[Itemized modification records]
##############################
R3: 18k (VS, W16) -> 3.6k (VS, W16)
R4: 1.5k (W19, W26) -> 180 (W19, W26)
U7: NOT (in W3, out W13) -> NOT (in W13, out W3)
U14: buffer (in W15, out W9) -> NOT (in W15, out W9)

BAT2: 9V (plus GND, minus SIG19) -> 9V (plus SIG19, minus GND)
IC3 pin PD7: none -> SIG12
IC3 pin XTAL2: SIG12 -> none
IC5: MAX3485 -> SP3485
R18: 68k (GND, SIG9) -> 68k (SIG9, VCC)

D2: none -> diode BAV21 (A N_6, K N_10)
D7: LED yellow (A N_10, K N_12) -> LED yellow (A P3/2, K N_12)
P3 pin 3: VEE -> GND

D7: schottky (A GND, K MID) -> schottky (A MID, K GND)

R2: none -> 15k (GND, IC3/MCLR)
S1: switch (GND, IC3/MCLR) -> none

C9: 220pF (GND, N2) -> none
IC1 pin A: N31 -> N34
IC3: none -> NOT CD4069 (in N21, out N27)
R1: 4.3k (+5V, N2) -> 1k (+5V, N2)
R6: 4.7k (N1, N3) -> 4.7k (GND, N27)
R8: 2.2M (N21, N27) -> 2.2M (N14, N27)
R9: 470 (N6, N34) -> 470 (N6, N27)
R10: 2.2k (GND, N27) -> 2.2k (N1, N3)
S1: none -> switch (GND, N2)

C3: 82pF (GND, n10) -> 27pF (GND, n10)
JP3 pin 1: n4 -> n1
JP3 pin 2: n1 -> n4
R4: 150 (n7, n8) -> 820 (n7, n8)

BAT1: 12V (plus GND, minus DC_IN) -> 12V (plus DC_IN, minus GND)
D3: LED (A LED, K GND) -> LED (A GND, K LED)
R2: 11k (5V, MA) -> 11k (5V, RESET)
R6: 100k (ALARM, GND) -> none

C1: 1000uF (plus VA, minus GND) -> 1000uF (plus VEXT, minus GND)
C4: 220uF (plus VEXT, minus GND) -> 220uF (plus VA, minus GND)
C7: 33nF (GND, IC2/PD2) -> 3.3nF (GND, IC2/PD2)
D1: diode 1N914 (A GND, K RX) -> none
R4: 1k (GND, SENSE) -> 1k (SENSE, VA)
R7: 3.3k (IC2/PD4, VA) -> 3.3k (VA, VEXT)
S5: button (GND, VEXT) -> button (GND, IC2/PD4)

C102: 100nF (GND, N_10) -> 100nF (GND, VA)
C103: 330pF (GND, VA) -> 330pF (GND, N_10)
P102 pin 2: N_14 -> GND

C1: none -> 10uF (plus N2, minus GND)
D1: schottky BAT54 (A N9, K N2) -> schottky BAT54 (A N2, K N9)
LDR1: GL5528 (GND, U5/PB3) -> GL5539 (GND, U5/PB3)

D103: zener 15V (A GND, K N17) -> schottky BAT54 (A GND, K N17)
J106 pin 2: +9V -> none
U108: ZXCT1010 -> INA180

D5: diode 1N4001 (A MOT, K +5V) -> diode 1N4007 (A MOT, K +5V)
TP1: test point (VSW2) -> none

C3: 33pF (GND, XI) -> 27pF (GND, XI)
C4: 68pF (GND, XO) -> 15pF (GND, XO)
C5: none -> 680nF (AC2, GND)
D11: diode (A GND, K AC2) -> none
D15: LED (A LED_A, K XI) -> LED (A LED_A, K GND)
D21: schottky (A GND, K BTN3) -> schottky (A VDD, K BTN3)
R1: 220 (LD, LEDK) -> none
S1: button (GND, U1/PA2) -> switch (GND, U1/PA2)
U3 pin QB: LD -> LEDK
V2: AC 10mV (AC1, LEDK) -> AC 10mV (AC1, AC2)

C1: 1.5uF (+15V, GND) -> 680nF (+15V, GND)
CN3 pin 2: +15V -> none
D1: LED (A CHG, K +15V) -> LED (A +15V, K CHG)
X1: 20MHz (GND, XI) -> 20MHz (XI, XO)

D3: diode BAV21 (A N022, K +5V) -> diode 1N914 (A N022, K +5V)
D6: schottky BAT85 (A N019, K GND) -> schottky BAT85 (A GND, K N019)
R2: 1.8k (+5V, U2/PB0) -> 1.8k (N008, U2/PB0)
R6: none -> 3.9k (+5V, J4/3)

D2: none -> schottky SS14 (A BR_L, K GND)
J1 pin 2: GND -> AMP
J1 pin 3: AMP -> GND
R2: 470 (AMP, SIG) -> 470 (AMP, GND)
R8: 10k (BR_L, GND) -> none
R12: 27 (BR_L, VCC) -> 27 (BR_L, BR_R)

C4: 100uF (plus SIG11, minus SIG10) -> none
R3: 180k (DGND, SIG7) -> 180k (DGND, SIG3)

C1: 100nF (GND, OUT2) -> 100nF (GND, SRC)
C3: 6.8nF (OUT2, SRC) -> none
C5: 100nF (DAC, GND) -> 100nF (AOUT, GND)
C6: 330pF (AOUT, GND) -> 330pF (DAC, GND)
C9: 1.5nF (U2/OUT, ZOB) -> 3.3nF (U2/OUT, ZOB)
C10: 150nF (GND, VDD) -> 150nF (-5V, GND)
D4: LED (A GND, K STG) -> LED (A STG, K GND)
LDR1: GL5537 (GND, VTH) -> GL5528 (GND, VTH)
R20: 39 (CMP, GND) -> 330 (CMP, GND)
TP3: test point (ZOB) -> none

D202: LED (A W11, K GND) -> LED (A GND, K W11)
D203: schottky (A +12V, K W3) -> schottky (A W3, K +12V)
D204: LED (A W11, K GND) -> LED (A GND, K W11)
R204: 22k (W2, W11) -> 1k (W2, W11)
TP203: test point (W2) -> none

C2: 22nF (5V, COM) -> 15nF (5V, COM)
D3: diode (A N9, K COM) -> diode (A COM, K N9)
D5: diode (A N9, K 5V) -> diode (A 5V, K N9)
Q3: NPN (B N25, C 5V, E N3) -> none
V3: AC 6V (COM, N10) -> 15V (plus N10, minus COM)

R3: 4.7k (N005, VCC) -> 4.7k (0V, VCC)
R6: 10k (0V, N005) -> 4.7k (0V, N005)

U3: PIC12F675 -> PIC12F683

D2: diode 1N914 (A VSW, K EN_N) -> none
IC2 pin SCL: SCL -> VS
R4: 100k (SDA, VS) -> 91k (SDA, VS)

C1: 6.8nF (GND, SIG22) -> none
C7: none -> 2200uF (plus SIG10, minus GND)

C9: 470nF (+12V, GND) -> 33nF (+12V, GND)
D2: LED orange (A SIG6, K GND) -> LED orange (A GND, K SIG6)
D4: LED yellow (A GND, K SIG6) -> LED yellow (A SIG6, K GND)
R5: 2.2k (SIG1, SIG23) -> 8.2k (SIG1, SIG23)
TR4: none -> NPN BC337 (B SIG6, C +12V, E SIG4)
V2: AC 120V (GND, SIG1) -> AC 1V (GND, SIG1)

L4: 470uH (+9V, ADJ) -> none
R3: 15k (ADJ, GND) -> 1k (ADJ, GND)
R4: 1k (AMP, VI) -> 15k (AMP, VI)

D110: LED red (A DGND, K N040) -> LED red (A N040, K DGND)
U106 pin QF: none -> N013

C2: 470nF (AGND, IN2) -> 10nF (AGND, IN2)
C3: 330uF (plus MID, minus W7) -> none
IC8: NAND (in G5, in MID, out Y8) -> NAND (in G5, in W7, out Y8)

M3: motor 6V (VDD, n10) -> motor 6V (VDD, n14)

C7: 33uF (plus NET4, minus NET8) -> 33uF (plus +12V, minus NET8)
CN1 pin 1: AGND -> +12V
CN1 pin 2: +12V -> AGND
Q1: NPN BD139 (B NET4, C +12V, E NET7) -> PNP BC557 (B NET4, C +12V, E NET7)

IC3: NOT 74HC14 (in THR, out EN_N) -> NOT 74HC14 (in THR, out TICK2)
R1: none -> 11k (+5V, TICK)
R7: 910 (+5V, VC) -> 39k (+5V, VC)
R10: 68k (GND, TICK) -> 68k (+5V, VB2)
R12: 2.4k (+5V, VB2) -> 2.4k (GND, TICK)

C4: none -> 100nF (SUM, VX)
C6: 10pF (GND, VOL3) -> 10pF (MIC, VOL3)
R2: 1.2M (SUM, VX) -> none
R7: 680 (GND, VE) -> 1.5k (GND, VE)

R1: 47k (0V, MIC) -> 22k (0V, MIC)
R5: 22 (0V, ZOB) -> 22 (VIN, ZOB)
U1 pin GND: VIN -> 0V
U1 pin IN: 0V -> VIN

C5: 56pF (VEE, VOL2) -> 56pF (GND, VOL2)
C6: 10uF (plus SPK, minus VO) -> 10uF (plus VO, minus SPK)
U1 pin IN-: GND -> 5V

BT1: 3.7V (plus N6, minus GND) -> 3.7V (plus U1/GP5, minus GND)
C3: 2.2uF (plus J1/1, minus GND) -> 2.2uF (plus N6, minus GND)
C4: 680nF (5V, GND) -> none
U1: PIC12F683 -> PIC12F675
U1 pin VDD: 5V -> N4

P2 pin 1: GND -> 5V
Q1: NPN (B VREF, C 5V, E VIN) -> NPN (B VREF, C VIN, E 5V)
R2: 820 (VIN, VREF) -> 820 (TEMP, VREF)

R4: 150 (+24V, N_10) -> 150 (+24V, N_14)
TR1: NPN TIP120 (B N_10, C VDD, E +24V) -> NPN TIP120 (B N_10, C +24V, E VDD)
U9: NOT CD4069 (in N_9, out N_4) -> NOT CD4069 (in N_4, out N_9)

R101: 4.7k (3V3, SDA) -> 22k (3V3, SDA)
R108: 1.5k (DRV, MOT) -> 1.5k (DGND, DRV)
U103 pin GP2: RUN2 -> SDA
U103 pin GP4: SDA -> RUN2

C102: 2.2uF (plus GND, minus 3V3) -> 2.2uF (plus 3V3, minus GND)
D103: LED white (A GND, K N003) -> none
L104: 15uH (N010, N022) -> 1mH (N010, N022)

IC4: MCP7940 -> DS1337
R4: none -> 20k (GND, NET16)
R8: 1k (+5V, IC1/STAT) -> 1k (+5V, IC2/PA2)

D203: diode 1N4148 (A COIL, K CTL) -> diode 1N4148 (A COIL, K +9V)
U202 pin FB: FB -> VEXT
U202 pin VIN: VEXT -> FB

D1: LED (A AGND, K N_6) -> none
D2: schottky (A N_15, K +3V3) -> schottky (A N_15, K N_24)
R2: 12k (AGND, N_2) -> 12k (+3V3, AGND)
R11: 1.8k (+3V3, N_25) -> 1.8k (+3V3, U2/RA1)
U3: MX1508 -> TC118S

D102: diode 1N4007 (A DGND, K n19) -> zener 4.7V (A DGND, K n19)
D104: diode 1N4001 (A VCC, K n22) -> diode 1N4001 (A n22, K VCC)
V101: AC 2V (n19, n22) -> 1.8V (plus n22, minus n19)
##############################
▶ _WHAT YOU WILL DO_
Only a number belongs in the answer: the number of lines in the preceding data that hold "schottky".

▶ _COMPLETED EXERCISE_
8